◆ Exercise material
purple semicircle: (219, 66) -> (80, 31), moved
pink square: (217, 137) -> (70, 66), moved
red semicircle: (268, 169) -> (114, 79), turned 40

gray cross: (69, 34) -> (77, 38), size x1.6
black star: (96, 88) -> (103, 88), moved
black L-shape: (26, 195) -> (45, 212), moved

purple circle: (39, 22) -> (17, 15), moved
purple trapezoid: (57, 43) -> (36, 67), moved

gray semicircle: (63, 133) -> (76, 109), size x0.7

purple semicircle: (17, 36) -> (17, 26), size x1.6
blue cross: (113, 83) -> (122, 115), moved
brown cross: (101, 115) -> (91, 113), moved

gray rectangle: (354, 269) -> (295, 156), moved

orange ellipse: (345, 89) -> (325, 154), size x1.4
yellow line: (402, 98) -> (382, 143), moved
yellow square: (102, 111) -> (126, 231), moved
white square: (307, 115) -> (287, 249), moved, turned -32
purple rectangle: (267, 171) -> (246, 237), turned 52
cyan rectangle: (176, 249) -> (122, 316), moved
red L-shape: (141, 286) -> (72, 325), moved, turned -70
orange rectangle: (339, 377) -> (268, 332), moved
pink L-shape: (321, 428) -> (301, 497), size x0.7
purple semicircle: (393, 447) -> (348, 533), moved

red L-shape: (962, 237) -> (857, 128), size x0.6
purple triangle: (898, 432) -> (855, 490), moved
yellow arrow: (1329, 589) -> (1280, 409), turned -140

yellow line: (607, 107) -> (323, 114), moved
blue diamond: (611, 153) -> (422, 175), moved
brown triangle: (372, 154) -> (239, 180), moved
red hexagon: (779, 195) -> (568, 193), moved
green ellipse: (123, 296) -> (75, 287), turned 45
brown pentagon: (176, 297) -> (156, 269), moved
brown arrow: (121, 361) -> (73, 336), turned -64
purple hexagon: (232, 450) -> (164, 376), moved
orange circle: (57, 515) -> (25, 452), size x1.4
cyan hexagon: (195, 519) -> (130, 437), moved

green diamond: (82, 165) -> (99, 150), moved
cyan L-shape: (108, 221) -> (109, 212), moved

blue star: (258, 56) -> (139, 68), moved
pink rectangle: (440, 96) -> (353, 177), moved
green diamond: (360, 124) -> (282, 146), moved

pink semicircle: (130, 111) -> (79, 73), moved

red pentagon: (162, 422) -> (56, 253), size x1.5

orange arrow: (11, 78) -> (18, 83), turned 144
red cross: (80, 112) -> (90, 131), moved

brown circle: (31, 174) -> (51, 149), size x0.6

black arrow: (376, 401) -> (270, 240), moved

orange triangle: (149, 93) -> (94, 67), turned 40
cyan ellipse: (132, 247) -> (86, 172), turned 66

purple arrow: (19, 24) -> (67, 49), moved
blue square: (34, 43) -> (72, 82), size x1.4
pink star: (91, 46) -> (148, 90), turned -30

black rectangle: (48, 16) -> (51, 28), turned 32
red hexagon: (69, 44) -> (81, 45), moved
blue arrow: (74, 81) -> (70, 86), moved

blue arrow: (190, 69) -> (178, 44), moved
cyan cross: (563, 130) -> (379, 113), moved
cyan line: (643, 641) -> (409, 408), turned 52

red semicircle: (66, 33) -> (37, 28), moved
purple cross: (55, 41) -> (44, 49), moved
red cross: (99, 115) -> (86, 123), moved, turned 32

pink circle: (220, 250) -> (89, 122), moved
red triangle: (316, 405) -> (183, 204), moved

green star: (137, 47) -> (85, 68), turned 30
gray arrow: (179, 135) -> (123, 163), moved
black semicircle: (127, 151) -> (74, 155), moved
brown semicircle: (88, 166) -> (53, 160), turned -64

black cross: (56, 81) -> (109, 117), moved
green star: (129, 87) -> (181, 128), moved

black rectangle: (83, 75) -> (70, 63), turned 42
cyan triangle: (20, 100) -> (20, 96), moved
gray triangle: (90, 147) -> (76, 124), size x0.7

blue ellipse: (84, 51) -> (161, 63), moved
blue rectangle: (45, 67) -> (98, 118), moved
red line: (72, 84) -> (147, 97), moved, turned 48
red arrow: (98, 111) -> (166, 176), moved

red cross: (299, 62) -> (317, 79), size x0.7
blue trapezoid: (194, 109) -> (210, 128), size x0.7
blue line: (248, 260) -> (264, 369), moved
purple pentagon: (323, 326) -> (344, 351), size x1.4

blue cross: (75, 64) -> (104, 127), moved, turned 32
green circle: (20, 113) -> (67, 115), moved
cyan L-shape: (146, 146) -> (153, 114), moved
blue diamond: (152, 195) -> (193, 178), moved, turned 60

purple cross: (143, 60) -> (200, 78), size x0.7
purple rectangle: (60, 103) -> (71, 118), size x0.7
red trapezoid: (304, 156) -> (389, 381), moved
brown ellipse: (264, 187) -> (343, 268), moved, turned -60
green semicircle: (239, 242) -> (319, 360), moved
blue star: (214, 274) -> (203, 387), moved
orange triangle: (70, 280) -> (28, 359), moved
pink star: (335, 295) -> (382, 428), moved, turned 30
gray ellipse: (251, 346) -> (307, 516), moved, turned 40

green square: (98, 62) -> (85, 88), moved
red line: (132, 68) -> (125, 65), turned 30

◆ Aim of the task
Copy out every line of the listing that contains the string "pentagon".

◆ Exercise solution
brown pentagon: (176, 297) -> (156, 269), moved
red pentagon: (162, 422) -> (56, 253), size x1.5
purple pentagon: (323, 326) -> (344, 351), size x1.4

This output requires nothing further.